Task goal: Your job is to set down the stretch of entries that opens with the line containing "U207: NOT CD4069" and closes with the line containing "U214: XOR CD4070". Keep both end lines, copy each exactly, and add nothing.

Information:
>>>>
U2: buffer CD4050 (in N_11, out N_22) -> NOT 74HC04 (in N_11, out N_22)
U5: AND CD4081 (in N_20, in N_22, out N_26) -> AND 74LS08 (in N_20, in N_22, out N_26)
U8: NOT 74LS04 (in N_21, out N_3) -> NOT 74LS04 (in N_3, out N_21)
<<<<
>>>>
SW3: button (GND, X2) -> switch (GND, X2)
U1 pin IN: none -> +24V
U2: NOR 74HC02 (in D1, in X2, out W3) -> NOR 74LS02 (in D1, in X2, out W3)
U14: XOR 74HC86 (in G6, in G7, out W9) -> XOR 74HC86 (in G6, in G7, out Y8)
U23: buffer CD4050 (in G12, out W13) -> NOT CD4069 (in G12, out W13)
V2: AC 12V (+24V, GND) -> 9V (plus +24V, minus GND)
<<<<
>>>>
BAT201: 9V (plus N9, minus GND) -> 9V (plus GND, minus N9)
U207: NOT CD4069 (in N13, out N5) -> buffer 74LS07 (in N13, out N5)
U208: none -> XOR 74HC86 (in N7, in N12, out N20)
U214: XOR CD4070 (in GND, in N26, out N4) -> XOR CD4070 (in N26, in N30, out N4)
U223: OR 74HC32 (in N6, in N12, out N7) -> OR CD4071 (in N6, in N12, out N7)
<<<<
Answer box:
U207: NOT CD4069 (in N13, out N5) -> buffer 74LS07 (in N13, out N5)
U208: none -> XOR 74HC86 (in N7, in N12, out N20)
U214: XOR CD4070 (in GND, in N26, out N4) -> XOR CD4070 (in N26, in N30, out N4)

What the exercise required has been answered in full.